Records to use.
◇ ◇ ◇ ◇ ◇ ◇ ◇
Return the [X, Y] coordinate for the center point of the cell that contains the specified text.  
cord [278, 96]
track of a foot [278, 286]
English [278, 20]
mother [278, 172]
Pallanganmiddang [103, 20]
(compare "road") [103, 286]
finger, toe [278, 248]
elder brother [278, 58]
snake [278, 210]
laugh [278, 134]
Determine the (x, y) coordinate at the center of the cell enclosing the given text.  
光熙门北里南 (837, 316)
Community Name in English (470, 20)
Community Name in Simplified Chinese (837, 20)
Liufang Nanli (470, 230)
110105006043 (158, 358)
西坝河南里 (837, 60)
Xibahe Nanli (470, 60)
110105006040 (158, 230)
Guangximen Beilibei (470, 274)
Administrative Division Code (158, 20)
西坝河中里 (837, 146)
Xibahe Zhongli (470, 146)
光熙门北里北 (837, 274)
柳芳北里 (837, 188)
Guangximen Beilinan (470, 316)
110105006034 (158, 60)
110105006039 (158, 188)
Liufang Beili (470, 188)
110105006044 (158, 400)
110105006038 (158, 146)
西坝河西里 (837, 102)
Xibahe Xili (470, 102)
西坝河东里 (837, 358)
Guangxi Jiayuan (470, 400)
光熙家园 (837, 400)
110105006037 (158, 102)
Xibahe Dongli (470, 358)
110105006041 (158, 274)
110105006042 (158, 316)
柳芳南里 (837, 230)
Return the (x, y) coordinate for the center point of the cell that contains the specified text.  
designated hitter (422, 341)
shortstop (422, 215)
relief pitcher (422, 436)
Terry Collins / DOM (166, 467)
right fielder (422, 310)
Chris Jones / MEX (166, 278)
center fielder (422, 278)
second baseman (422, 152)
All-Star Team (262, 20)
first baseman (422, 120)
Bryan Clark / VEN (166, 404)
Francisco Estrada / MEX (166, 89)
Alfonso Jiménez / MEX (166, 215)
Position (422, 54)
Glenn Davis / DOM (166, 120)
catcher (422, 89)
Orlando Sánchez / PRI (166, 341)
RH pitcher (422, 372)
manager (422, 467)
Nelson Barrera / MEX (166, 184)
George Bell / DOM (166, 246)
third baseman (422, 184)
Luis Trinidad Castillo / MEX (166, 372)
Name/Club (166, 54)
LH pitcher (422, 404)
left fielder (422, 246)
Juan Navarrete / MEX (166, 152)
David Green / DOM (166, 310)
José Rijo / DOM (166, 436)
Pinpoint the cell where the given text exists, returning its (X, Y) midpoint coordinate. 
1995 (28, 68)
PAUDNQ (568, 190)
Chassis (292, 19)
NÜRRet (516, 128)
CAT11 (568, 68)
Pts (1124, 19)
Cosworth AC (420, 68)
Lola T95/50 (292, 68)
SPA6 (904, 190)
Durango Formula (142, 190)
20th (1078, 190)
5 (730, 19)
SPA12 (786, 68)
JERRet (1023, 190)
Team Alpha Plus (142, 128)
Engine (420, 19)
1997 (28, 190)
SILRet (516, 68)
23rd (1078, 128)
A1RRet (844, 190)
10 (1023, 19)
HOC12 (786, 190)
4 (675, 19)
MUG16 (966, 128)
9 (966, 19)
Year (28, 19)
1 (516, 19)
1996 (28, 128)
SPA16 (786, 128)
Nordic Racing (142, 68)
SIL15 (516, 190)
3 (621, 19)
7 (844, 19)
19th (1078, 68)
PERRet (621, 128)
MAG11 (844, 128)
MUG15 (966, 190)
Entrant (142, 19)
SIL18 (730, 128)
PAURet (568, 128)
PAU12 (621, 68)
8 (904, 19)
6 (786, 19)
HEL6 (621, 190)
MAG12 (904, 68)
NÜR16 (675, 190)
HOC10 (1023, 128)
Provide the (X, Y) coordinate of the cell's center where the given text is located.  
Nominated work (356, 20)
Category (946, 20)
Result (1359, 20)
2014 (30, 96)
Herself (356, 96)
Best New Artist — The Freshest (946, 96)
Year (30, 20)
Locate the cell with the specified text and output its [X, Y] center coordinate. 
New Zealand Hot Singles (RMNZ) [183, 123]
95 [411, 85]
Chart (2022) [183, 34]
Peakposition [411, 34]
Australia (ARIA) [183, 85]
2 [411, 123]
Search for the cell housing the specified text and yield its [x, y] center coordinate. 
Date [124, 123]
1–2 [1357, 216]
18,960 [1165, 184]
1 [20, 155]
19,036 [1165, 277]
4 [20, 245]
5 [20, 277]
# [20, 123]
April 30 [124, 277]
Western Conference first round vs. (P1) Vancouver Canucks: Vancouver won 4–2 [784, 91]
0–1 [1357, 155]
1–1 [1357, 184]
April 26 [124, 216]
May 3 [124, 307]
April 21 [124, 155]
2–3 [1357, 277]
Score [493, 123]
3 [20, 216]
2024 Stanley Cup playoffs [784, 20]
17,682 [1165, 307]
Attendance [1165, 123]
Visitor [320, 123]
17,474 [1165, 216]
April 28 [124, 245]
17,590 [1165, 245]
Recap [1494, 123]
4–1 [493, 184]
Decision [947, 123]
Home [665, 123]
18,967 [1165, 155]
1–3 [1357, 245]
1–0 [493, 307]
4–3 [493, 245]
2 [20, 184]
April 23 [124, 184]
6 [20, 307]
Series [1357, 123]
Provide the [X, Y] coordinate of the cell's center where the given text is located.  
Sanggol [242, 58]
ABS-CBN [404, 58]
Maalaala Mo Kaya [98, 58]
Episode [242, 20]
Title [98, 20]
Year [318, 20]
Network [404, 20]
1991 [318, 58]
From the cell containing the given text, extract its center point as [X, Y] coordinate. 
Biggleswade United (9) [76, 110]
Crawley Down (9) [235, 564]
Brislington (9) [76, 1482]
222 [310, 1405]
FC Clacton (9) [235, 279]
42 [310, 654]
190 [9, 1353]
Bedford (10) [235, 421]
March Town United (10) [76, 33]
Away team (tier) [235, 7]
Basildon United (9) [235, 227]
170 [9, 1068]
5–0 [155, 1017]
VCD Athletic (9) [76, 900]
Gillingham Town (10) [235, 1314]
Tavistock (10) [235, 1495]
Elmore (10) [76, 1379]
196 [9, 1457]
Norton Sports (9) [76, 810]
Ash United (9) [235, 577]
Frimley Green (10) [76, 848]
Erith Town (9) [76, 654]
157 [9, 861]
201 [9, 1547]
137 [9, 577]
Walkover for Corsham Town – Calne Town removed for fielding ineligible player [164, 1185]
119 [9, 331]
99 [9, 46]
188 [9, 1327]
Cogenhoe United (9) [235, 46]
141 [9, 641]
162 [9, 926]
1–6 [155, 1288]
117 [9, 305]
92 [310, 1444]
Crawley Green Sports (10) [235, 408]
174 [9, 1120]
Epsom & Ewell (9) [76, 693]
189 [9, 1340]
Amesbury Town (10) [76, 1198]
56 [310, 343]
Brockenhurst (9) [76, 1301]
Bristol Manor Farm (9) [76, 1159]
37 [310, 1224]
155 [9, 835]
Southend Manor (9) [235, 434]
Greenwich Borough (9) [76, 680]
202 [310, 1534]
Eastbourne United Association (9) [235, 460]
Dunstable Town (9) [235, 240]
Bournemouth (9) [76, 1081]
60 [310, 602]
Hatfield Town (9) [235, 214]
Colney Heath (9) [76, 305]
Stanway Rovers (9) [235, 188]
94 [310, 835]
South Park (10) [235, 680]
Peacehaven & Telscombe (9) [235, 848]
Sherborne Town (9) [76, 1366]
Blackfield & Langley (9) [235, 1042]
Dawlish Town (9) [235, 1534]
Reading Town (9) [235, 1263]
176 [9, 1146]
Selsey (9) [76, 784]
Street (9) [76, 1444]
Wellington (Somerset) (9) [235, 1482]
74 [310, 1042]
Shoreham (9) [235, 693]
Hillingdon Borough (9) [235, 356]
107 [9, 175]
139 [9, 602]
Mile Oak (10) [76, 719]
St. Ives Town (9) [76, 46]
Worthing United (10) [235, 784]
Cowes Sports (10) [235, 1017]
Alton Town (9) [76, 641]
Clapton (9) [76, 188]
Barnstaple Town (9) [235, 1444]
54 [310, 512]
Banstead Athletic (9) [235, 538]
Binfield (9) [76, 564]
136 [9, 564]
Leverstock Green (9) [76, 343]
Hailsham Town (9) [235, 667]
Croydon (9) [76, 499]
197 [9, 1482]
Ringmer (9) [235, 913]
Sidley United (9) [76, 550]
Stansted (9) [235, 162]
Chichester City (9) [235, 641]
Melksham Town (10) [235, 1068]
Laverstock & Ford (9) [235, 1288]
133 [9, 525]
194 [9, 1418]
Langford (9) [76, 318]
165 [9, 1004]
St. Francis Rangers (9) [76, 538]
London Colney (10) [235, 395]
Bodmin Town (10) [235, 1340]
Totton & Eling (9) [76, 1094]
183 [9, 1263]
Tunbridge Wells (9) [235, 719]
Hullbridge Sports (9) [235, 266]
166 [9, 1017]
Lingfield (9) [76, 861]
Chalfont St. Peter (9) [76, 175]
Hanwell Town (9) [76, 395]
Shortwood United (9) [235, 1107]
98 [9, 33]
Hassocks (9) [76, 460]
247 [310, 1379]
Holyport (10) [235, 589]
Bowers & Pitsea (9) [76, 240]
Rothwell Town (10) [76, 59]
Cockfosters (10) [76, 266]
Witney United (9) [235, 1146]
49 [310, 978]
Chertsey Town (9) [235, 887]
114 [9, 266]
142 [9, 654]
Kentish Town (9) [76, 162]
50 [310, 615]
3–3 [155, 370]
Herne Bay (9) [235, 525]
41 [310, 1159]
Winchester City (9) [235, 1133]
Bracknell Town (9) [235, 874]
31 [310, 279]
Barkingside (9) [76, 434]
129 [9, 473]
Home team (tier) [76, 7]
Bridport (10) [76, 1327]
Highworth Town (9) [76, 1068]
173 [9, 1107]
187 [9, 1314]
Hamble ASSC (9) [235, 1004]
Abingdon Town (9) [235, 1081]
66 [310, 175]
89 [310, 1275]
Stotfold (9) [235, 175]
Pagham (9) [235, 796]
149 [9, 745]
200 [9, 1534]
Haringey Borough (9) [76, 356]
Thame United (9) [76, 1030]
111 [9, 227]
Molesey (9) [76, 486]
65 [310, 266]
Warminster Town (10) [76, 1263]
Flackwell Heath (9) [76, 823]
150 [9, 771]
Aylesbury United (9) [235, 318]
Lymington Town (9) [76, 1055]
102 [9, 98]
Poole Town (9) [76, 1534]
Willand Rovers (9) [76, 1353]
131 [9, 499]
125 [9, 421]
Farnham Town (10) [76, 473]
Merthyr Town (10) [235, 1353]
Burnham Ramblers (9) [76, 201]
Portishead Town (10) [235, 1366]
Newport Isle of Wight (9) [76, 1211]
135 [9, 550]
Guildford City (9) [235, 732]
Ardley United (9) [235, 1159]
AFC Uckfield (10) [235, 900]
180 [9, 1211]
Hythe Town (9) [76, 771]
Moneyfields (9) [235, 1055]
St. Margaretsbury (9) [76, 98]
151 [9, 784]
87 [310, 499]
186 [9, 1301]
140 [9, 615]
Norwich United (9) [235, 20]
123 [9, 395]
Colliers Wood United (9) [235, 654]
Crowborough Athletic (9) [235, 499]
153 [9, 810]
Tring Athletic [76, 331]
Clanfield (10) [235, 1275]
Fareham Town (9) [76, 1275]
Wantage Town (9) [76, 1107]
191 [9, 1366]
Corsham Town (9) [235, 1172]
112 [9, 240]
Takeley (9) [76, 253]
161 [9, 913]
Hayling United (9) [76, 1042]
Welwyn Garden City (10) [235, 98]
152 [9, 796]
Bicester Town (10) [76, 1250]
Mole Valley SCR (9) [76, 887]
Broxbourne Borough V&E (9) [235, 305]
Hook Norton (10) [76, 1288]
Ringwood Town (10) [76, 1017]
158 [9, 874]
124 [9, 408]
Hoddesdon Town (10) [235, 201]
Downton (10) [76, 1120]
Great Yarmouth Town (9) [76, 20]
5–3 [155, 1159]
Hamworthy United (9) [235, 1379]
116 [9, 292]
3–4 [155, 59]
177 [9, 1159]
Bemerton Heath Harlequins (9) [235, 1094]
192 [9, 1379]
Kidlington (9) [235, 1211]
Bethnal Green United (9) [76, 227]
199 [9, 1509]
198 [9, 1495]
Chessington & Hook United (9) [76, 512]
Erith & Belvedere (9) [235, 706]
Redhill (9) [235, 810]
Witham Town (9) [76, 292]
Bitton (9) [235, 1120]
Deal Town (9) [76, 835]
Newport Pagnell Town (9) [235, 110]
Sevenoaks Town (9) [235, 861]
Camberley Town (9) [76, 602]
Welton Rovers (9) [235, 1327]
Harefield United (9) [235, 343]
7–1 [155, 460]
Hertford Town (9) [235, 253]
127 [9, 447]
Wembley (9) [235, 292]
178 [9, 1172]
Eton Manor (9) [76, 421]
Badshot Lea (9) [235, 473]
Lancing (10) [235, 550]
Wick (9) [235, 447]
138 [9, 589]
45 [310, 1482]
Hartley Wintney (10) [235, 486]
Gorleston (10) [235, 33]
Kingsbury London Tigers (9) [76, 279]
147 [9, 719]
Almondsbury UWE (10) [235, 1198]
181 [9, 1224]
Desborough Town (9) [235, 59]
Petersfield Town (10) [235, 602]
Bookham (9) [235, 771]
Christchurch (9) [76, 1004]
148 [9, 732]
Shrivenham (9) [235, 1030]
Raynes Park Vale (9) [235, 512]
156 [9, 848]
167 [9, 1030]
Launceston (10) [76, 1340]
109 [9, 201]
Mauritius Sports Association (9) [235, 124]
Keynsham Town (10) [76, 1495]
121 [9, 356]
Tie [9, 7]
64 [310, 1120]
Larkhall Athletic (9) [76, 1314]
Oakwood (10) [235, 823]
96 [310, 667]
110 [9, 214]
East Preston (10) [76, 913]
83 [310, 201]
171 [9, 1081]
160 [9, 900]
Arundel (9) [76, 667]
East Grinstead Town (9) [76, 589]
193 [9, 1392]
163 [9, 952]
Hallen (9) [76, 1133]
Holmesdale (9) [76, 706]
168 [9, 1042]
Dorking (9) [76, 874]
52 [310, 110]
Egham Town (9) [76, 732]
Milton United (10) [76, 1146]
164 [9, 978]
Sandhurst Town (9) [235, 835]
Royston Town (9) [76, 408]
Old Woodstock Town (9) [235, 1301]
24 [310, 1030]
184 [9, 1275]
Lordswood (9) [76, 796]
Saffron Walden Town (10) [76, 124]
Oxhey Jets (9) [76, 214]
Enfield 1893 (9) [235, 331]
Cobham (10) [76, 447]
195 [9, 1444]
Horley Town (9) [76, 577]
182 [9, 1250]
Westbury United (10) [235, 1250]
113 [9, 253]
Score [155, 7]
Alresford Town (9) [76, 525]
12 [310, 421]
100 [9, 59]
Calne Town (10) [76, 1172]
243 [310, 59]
◇ ◇ ◇ ◇ ◇ ◇ ◇
What is needed.
Copy out the lines verbatim, beginning with the first one and continuing through the line that contains "first baseman (422, 120)".

Result.
Return the [X, Y] coordinate for the center point of the cell that contains the specified text.  
cord [278, 96]
track of a foot [278, 286]
English [278, 20]
mother [278, 172]
Pallanganmiddang [103, 20]
(compare "road") [103, 286]
finger, toe [278, 248]
elder brother [278, 58]
snake [278, 210]
laugh [278, 134]
Determine the (x, y) coordinate at the center of the cell enclosing the given text.  
光熙门北里南 (837, 316)
Community Name in English (470, 20)
Community Name in Simplified Chinese (837, 20)
Liufang Nanli (470, 230)
110105006043 (158, 358)
西坝河南里 (837, 60)
Xibahe Nanli (470, 60)
110105006040 (158, 230)
Guangximen Beilibei (470, 274)
Administrative Division Code (158, 20)
西坝河中里 (837, 146)
Xibahe Zhongli (470, 146)
光熙门北里北 (837, 274)
柳芳北里 (837, 188)
Guangximen Beilinan (470, 316)
110105006034 (158, 60)
110105006039 (158, 188)
Liufang Beili (470, 188)
110105006044 (158, 400)
110105006038 (158, 146)
西坝河西里 (837, 102)
Xibahe Xili (470, 102)
西坝河东里 (837, 358)
Guangxi Jiayuan (470, 400)
光熙家园 (837, 400)
110105006037 (158, 102)
Xibahe Dongli (470, 358)
110105006041 (158, 274)
110105006042 (158, 316)
柳芳南里 (837, 230)
Return the (x, y) coordinate for the center point of the cell that contains the specified text.  
designated hitter (422, 341)
shortstop (422, 215)
relief pitcher (422, 436)
Terry Collins / DOM (166, 467)
right fielder (422, 310)
Chris Jones / MEX (166, 278)
center fielder (422, 278)
second baseman (422, 152)
All-Star Team (262, 20)
first baseman (422, 120)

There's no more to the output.